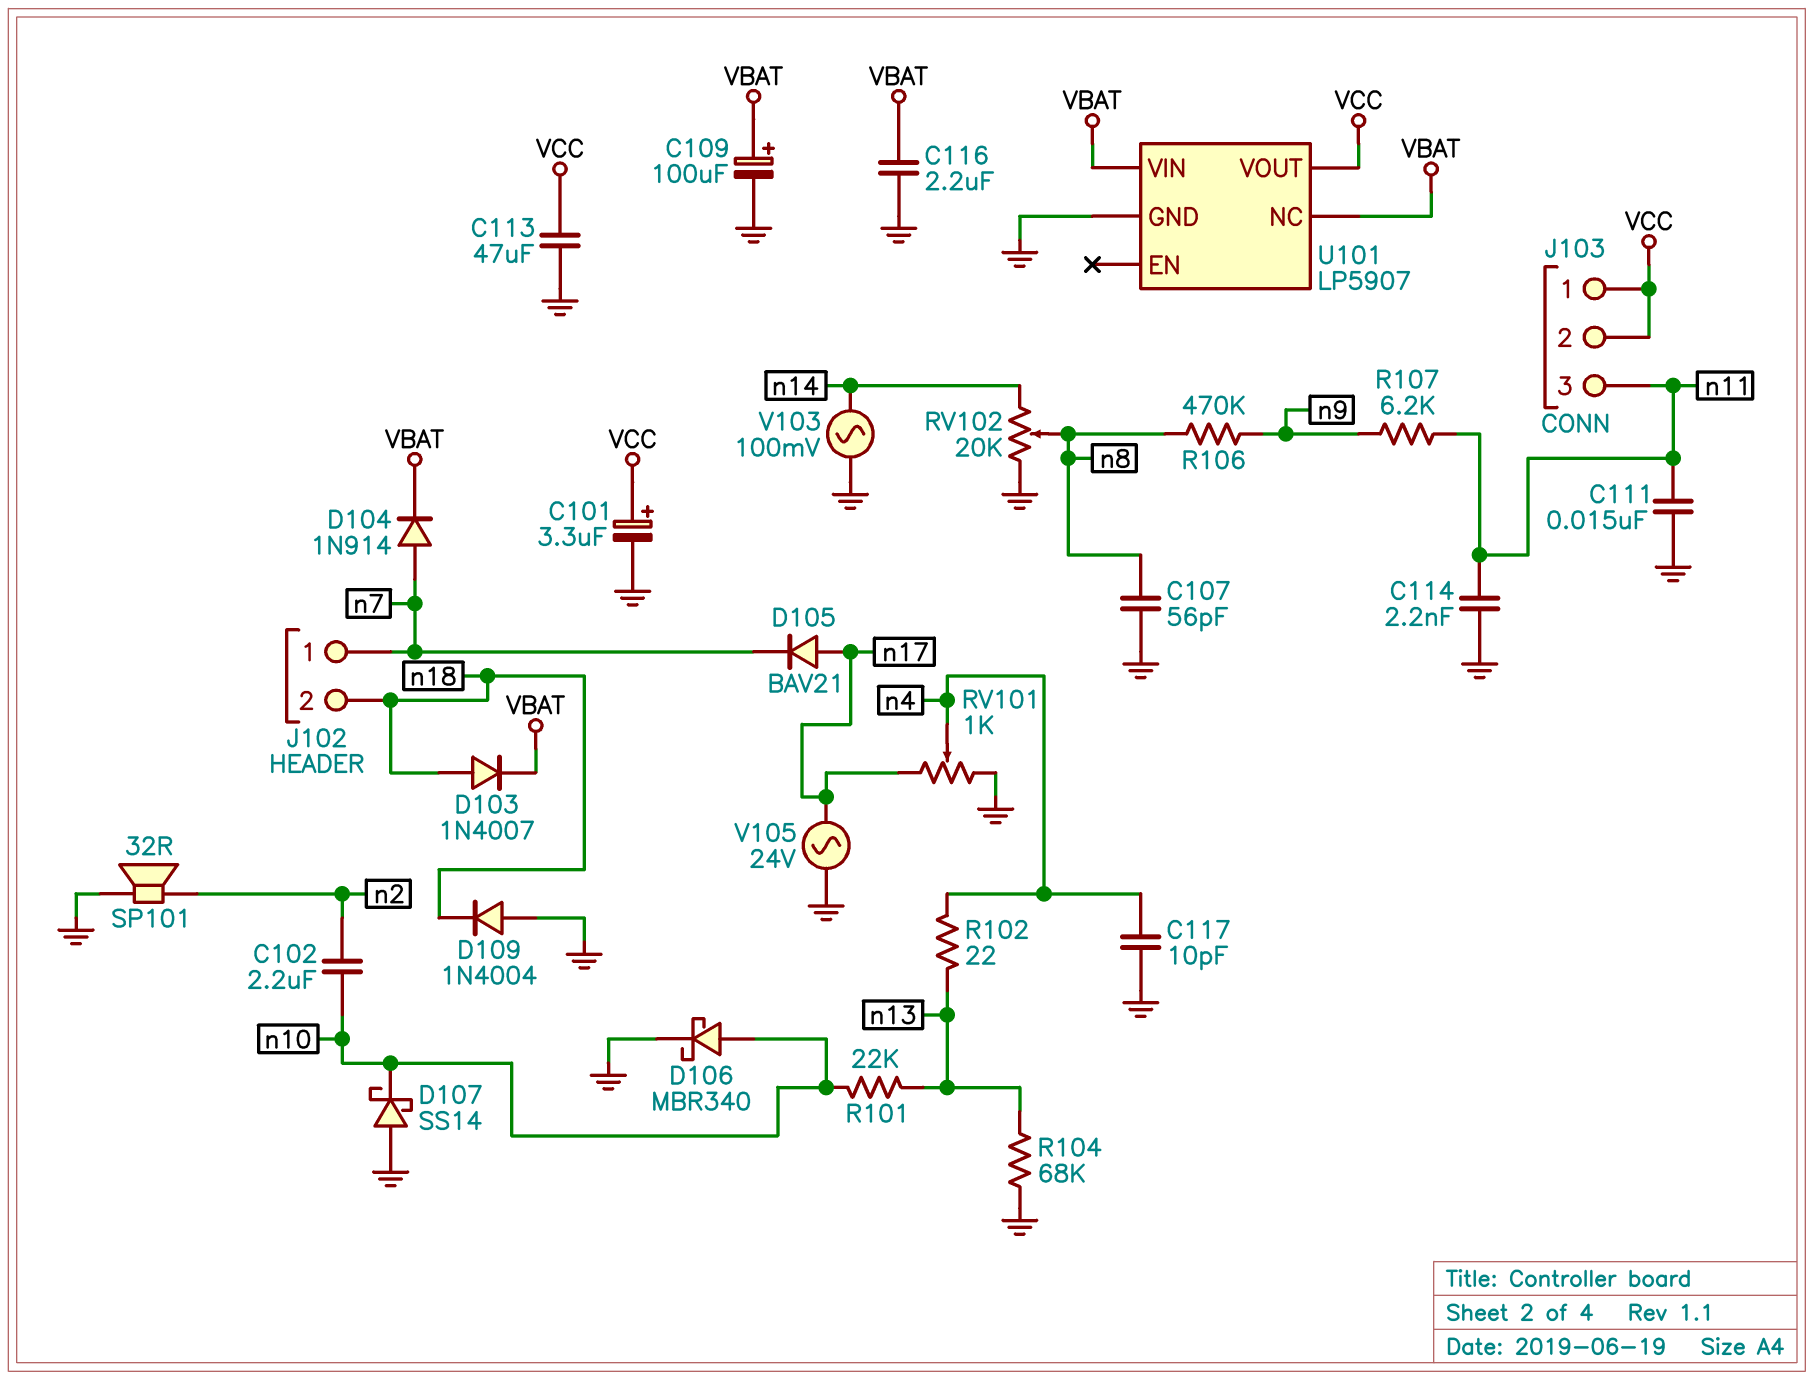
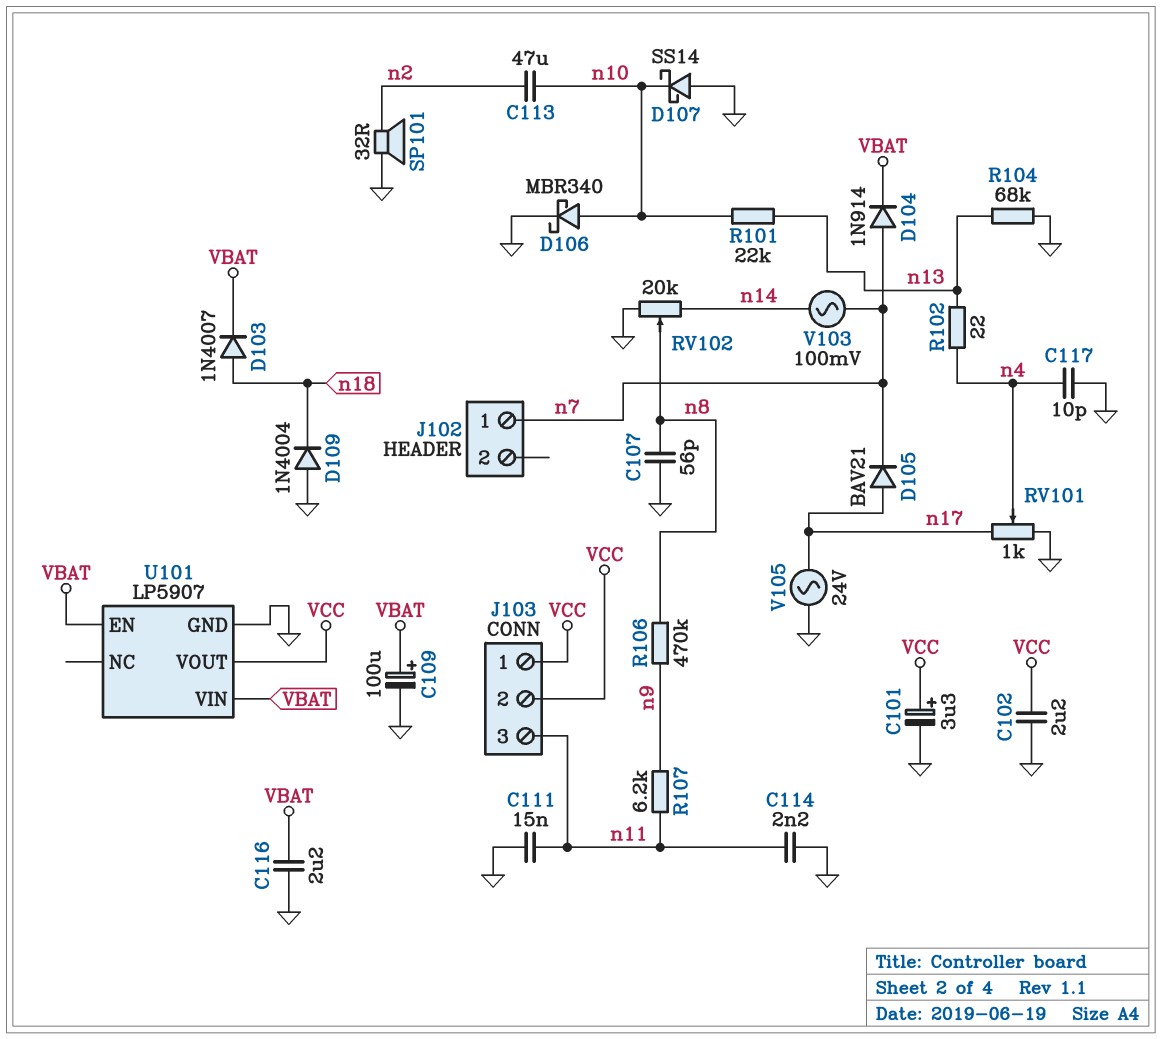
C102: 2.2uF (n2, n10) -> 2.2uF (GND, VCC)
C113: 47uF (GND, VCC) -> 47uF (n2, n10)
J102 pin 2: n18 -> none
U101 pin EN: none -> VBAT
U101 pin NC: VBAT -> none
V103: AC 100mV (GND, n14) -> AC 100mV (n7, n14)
...
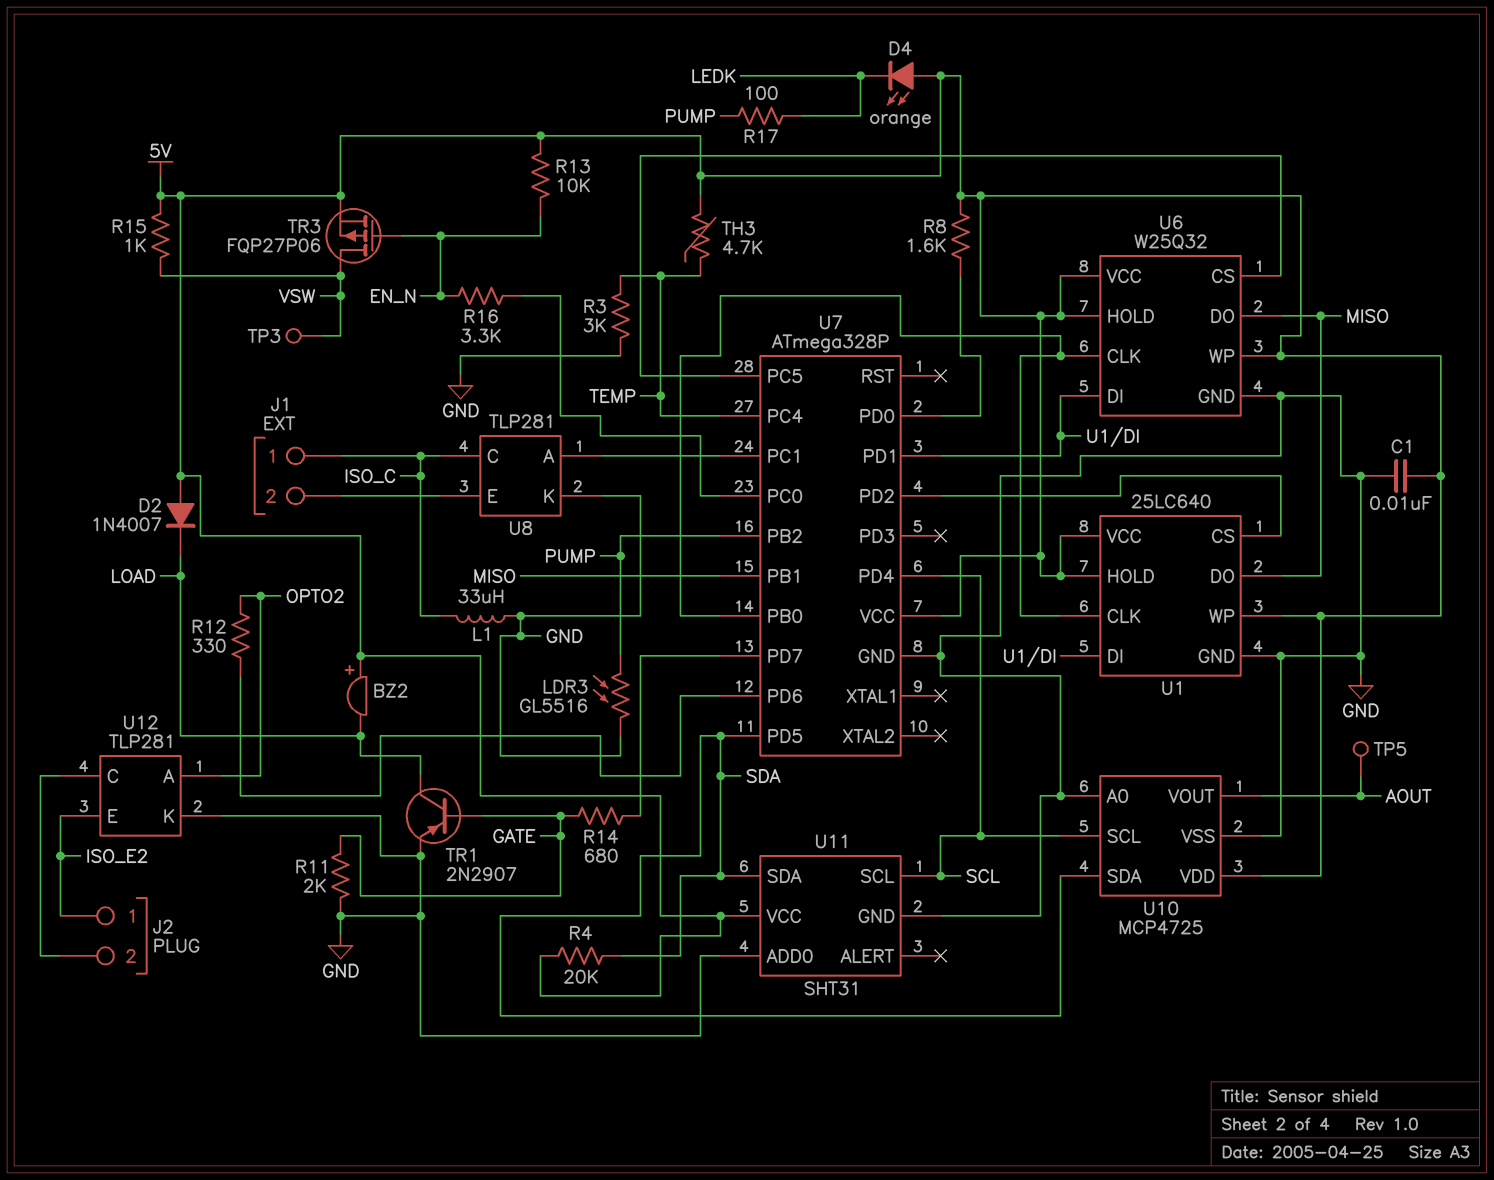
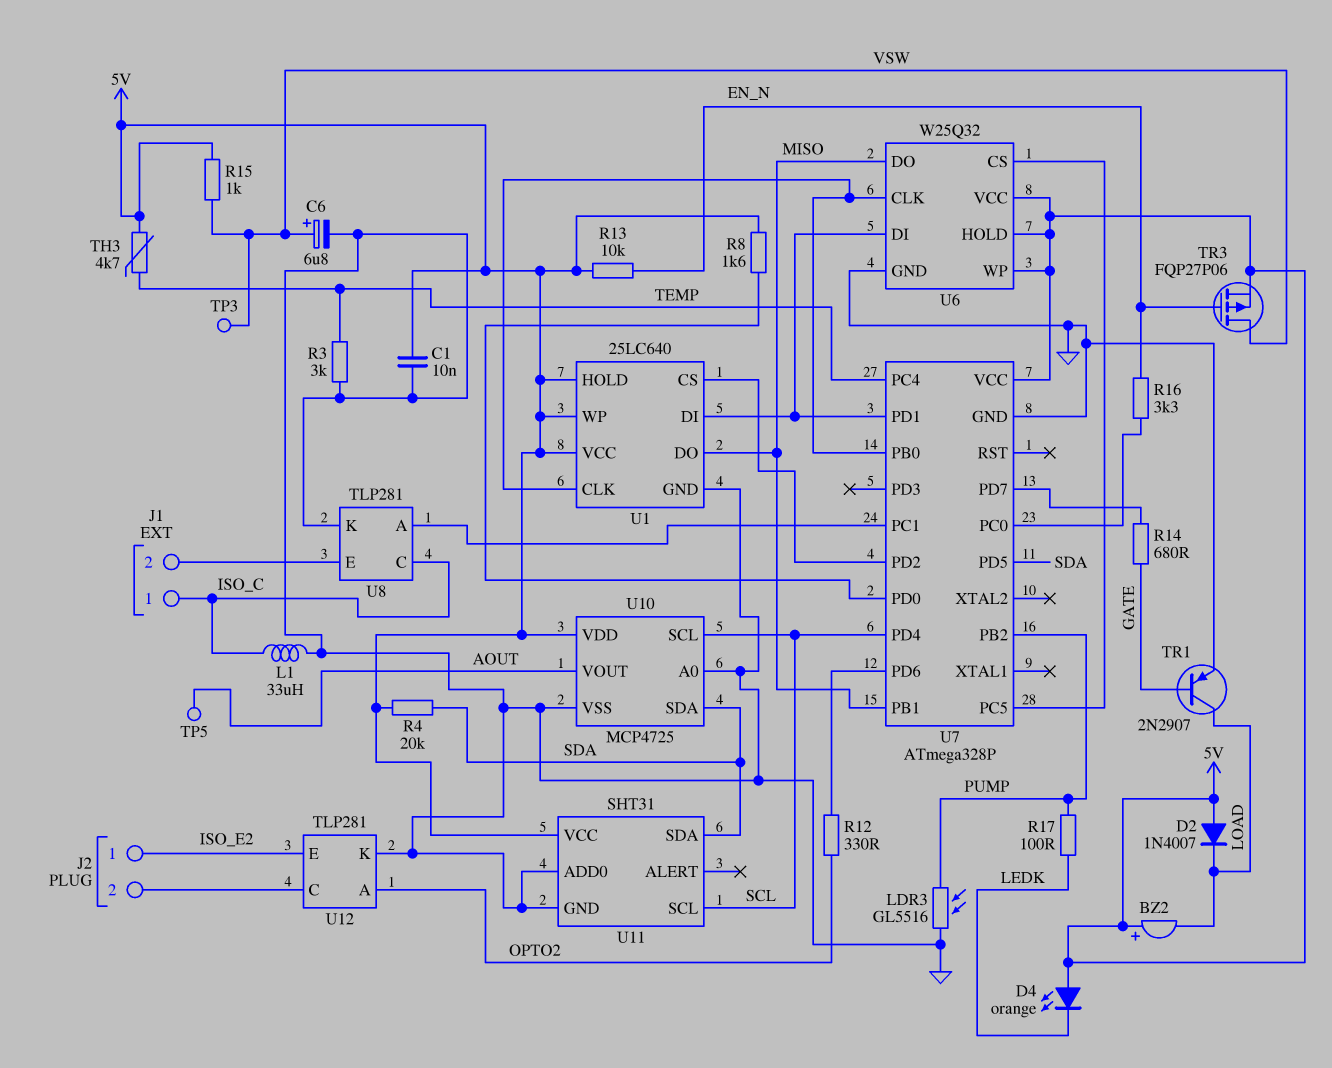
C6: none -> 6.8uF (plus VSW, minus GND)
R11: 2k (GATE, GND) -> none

* [PROBLEM DESCRIPTION] Your answer should be the lines above from the one containing "C102: 2.2uF (n2, n10) -> 2.2uF (GND, VCC)" through the one containing "V103: AC 100mV", copied exactly and with both ends kept.

* [RESPONSE BOX]
C102: 2.2uF (n2, n10) -> 2.2uF (GND, VCC)
C113: 47uF (GND, VCC) -> 47uF (n2, n10)
J102 pin 2: n18 -> none
U101 pin EN: none -> VBAT
U101 pin NC: VBAT -> none
V103: AC 100mV (GND, n14) -> AC 100mV (n7, n14)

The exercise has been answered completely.